[Opening MATERIAL SUPPLIED section]

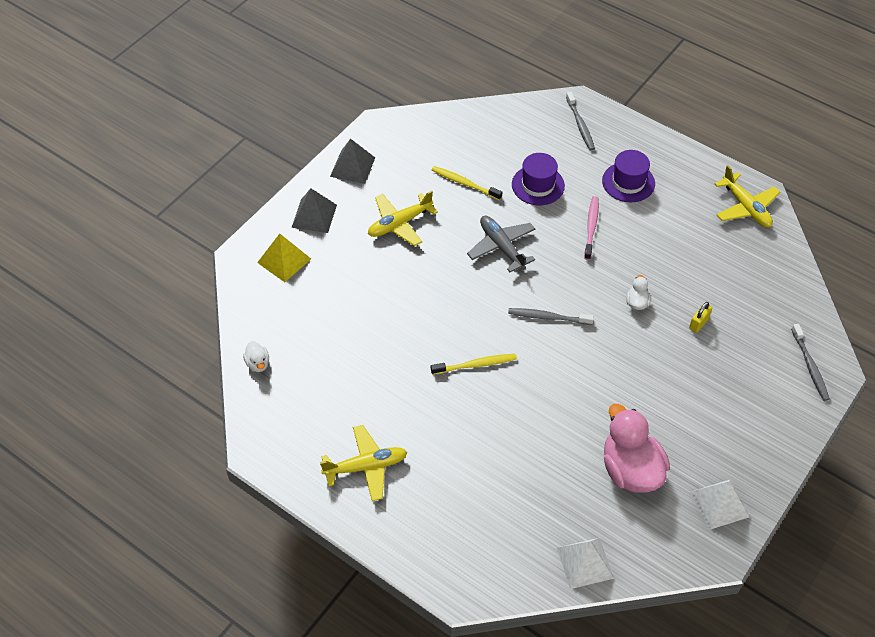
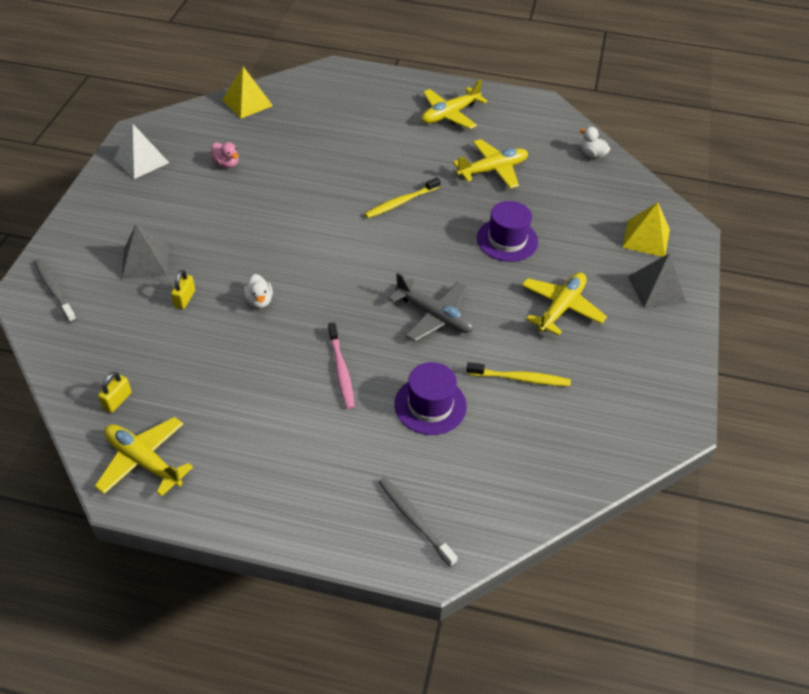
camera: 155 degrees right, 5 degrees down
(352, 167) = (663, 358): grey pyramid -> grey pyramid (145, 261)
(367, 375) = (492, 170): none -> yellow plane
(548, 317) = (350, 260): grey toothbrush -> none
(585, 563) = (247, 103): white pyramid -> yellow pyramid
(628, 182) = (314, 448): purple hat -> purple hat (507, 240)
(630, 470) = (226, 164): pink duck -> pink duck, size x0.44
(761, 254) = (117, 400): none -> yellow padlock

[Closing MATERIAL SUPPLIED section]
[Opening MATERIAL SUPPLIED section]

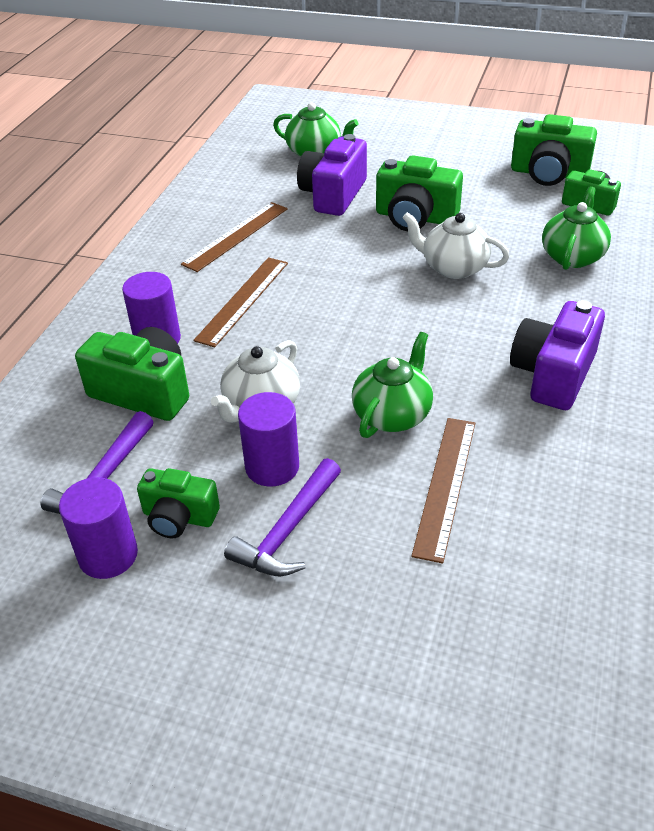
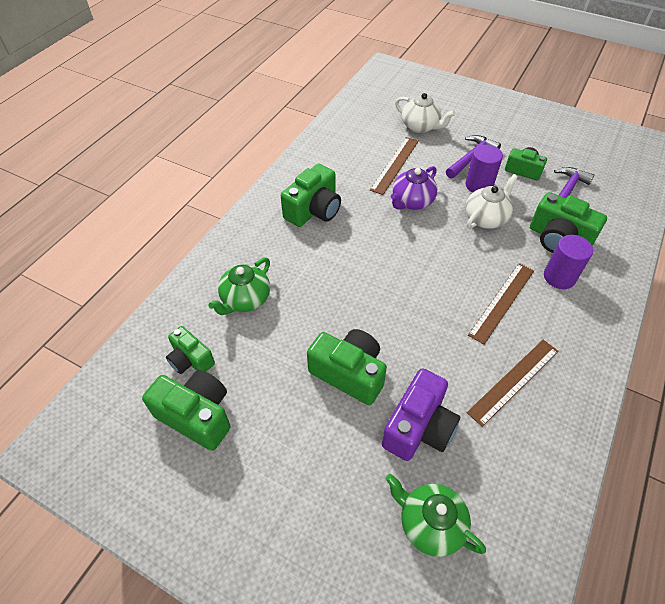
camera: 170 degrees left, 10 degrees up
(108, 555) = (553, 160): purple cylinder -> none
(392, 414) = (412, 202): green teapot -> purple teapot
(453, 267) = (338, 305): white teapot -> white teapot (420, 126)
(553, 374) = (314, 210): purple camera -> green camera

[Closing MATERIAL SUPPLIED section]

* TASK:
One stretch of the lines above is wanted, from the line that contains "camera: 155 degrees right, 5 degrees down" through the line that contains "(761, 254) = (117, 400): none". Output it exactly.

* RESPONSE BELOW:
camera: 155 degrees right, 5 degrees down
(352, 167) = (663, 358): grey pyramid -> grey pyramid (145, 261)
(367, 375) = (492, 170): none -> yellow plane
(548, 317) = (350, 260): grey toothbrush -> none
(585, 563) = (247, 103): white pyramid -> yellow pyramid
(628, 182) = (314, 448): purple hat -> purple hat (507, 240)
(630, 470) = (226, 164): pink duck -> pink duck, size x0.44
(761, 254) = (117, 400): none -> yellow padlock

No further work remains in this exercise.